• _JOB ITEM_:
Nothing in the data should be left out or altered when it is retyped.

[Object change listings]
--- START ---

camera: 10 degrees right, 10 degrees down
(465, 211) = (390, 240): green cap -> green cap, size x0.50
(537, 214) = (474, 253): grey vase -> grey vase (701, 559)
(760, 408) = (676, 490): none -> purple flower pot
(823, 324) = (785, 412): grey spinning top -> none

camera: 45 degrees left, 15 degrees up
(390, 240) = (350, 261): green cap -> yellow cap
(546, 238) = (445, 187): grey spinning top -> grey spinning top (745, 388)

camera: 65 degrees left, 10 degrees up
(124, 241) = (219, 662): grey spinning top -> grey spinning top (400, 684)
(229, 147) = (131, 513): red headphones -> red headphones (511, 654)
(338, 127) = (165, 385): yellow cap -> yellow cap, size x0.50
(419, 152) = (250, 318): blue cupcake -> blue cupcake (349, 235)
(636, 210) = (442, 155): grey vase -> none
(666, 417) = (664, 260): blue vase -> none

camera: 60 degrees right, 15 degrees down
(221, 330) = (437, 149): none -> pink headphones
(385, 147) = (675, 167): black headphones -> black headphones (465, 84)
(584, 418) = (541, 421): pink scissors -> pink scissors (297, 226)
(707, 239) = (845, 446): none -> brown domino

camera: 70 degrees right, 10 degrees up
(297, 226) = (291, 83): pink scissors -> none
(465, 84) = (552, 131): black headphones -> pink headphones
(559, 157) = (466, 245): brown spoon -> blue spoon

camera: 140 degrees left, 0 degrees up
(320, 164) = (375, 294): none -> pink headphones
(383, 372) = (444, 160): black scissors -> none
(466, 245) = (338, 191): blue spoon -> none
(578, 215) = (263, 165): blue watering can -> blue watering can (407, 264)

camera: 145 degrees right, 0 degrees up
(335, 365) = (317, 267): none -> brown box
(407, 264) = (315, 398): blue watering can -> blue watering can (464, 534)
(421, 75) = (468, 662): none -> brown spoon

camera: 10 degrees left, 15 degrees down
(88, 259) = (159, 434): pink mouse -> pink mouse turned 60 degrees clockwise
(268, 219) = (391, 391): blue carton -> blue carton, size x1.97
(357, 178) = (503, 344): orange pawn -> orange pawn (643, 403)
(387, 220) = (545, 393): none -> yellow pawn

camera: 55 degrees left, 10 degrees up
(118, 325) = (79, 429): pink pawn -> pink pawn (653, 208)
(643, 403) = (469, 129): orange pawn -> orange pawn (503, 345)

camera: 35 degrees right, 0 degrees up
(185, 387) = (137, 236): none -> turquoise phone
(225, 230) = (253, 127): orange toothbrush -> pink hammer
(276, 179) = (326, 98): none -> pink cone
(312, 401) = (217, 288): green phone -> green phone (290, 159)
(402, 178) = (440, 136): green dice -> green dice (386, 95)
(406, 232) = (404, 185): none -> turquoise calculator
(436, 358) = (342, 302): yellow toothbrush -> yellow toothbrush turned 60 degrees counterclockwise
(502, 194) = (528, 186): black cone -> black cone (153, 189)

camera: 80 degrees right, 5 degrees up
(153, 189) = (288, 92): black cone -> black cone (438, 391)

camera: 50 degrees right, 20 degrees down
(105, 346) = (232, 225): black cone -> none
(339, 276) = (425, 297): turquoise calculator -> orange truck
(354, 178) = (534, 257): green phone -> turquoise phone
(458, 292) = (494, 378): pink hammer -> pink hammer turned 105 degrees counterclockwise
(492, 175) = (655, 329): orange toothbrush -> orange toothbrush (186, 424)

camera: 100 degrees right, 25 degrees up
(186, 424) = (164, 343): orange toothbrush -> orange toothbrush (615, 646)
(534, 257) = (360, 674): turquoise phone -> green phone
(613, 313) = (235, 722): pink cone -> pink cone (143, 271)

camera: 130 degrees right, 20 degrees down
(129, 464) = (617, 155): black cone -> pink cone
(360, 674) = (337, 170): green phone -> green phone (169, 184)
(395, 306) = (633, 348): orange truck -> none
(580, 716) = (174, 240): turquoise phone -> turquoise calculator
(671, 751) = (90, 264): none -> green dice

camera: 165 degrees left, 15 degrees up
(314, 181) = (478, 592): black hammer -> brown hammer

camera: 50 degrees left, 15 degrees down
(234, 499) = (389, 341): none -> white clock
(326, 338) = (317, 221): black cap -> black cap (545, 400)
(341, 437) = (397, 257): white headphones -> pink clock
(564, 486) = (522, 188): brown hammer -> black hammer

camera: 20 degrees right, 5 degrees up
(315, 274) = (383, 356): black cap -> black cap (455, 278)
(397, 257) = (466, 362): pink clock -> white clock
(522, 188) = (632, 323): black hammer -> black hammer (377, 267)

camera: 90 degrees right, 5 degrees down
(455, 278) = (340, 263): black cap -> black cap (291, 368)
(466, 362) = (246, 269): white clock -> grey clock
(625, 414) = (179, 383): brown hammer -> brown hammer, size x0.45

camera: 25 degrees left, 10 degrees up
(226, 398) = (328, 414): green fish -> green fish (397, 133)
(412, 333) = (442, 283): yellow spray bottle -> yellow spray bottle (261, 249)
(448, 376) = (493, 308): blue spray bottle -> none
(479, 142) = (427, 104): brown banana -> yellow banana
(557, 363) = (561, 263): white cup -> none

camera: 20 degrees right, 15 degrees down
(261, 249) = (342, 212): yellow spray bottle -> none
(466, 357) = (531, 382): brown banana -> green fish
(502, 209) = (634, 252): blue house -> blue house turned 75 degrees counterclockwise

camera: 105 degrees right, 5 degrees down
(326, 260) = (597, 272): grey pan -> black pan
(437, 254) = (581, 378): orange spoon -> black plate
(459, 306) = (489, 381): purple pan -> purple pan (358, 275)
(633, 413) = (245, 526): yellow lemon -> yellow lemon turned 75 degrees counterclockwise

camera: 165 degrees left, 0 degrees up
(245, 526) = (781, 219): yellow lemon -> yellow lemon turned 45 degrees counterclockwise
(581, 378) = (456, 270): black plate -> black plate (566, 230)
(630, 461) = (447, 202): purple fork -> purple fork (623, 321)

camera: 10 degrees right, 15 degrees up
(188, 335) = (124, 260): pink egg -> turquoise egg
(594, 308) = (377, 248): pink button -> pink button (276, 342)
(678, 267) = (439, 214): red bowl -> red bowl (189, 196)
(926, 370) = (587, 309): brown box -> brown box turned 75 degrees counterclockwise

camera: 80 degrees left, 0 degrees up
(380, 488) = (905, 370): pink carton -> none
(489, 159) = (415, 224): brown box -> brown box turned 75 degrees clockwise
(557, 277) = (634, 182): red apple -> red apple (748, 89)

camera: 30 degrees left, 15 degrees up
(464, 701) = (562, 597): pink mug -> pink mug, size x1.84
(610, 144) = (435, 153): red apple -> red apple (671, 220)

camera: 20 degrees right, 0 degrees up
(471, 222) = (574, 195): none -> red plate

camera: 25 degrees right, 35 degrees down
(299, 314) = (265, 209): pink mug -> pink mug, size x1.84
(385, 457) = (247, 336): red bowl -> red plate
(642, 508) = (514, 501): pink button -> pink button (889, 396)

--- END ---

• _ANSWER_:
camera: 10 degrees right, 10 degrees down
(465, 211) = (390, 240): green cap -> green cap, size x0.50
(537, 214) = (474, 253): grey vase -> grey vase (701, 559)
(760, 408) = (676, 490): none -> purple flower pot
(823, 324) = (785, 412): grey spinning top -> none

camera: 45 degrees left, 15 degrees up
(390, 240) = (350, 261): green cap -> yellow cap
(546, 238) = (445, 187): grey spinning top -> grey spinning top (745, 388)

camera: 65 degrees left, 10 degrees up
(124, 241) = (219, 662): grey spinning top -> grey spinning top (400, 684)
(229, 147) = (131, 513): red headphones -> red headphones (511, 654)
(338, 127) = (165, 385): yellow cap -> yellow cap, size x0.50
(419, 152) = (250, 318): blue cupcake -> blue cupcake (349, 235)
(636, 210) = (442, 155): grey vase -> none
(666, 417) = (664, 260): blue vase -> none

camera: 60 degrees right, 15 degrees down
(221, 330) = (437, 149): none -> pink headphones
(385, 147) = (675, 167): black headphones -> black headphones (465, 84)
(584, 418) = (541, 421): pink scissors -> pink scissors (297, 226)
(707, 239) = (845, 446): none -> brown domino

camera: 70 degrees right, 10 degrees up
(297, 226) = (291, 83): pink scissors -> none
(465, 84) = (552, 131): black headphones -> pink headphones
(559, 157) = (466, 245): brown spoon -> blue spoon

camera: 140 degrees left, 0 degrees up
(320, 164) = (375, 294): none -> pink headphones
(383, 372) = (444, 160): black scissors -> none
(466, 245) = (338, 191): blue spoon -> none
(578, 215) = (263, 165): blue watering can -> blue watering can (407, 264)

camera: 145 degrees right, 0 degrees up
(335, 365) = (317, 267): none -> brown box
(407, 264) = (315, 398): blue watering can -> blue watering can (464, 534)
(421, 75) = (468, 662): none -> brown spoon

camera: 10 degrees left, 15 degrees down
(88, 259) = (159, 434): pink mouse -> pink mouse turned 60 degrees clockwise
(268, 219) = (391, 391): blue carton -> blue carton, size x1.97
(357, 178) = (503, 344): orange pawn -> orange pawn (643, 403)
(387, 220) = (545, 393): none -> yellow pawn

camera: 55 degrees left, 10 degrees up
(118, 325) = (79, 429): pink pawn -> pink pawn (653, 208)
(643, 403) = (469, 129): orange pawn -> orange pawn (503, 345)

camera: 35 degrees right, 0 degrees up
(185, 387) = (137, 236): none -> turquoise phone
(225, 230) = (253, 127): orange toothbrush -> pink hammer
(276, 179) = (326, 98): none -> pink cone
(312, 401) = (217, 288): green phone -> green phone (290, 159)
(402, 178) = (440, 136): green dice -> green dice (386, 95)
(406, 232) = (404, 185): none -> turquoise calculator
(436, 358) = (342, 302): yellow toothbrush -> yellow toothbrush turned 60 degrees counterclockwise
(502, 194) = (528, 186): black cone -> black cone (153, 189)

camera: 80 degrees right, 5 degrees up
(153, 189) = (288, 92): black cone -> black cone (438, 391)

camera: 50 degrees right, 20 degrees down
(105, 346) = (232, 225): black cone -> none
(339, 276) = (425, 297): turquoise calculator -> orange truck
(354, 178) = (534, 257): green phone -> turquoise phone
(458, 292) = (494, 378): pink hammer -> pink hammer turned 105 degrees counterclockwise
(492, 175) = (655, 329): orange toothbrush -> orange toothbrush (186, 424)

camera: 100 degrees right, 25 degrees up
(186, 424) = (164, 343): orange toothbrush -> orange toothbrush (615, 646)
(534, 257) = (360, 674): turquoise phone -> green phone
(613, 313) = (235, 722): pink cone -> pink cone (143, 271)

camera: 130 degrees right, 20 degrees down
(129, 464) = (617, 155): black cone -> pink cone
(360, 674) = (337, 170): green phone -> green phone (169, 184)
(395, 306) = (633, 348): orange truck -> none
(580, 716) = (174, 240): turquoise phone -> turquoise calculator
(671, 751) = (90, 264): none -> green dice

camera: 165 degrees left, 15 degrees up
(314, 181) = (478, 592): black hammer -> brown hammer

camera: 50 degrees left, 15 degrees down
(234, 499) = (389, 341): none -> white clock
(326, 338) = (317, 221): black cap -> black cap (545, 400)
(341, 437) = (397, 257): white headphones -> pink clock
(564, 486) = (522, 188): brown hammer -> black hammer

camera: 20 degrees right, 5 degrees up
(315, 274) = (383, 356): black cap -> black cap (455, 278)
(397, 257) = (466, 362): pink clock -> white clock
(522, 188) = (632, 323): black hammer -> black hammer (377, 267)

camera: 90 degrees right, 5 degrees down
(455, 278) = (340, 263): black cap -> black cap (291, 368)
(466, 362) = (246, 269): white clock -> grey clock
(625, 414) = (179, 383): brown hammer -> brown hammer, size x0.45

camera: 25 degrees left, 10 degrees up
(226, 398) = (328, 414): green fish -> green fish (397, 133)
(412, 333) = (442, 283): yellow spray bottle -> yellow spray bottle (261, 249)
(448, 376) = (493, 308): blue spray bottle -> none
(479, 142) = (427, 104): brown banana -> yellow banana
(557, 363) = (561, 263): white cup -> none

camera: 20 degrees right, 15 degrees down
(261, 249) = (342, 212): yellow spray bottle -> none
(466, 357) = (531, 382): brown banana -> green fish
(502, 209) = (634, 252): blue house -> blue house turned 75 degrees counterclockwise

camera: 105 degrees right, 5 degrees down
(326, 260) = (597, 272): grey pan -> black pan
(437, 254) = (581, 378): orange spoon -> black plate
(459, 306) = (489, 381): purple pan -> purple pan (358, 275)
(633, 413) = (245, 526): yellow lemon -> yellow lemon turned 75 degrees counterclockwise

camera: 165 degrees left, 0 degrees up
(245, 526) = (781, 219): yellow lemon -> yellow lemon turned 45 degrees counterclockwise
(581, 378) = (456, 270): black plate -> black plate (566, 230)
(630, 461) = (447, 202): purple fork -> purple fork (623, 321)

camera: 10 degrees right, 15 degrees up
(188, 335) = (124, 260): pink egg -> turquoise egg
(594, 308) = (377, 248): pink button -> pink button (276, 342)
(678, 267) = (439, 214): red bowl -> red bowl (189, 196)
(926, 370) = (587, 309): brown box -> brown box turned 75 degrees counterclockwise

camera: 80 degrees left, 0 degrees up
(380, 488) = (905, 370): pink carton -> none
(489, 159) = (415, 224): brown box -> brown box turned 75 degrees clockwise
(557, 277) = (634, 182): red apple -> red apple (748, 89)

camera: 30 degrees left, 15 degrees up
(464, 701) = (562, 597): pink mug -> pink mug, size x1.84
(610, 144) = (435, 153): red apple -> red apple (671, 220)

camera: 20 degrees right, 0 degrees up
(471, 222) = (574, 195): none -> red plate

camera: 25 degrees right, 35 degrees down
(299, 314) = (265, 209): pink mug -> pink mug, size x1.84
(385, 457) = (247, 336): red bowl -> red plate
(642, 508) = (514, 501): pink button -> pink button (889, 396)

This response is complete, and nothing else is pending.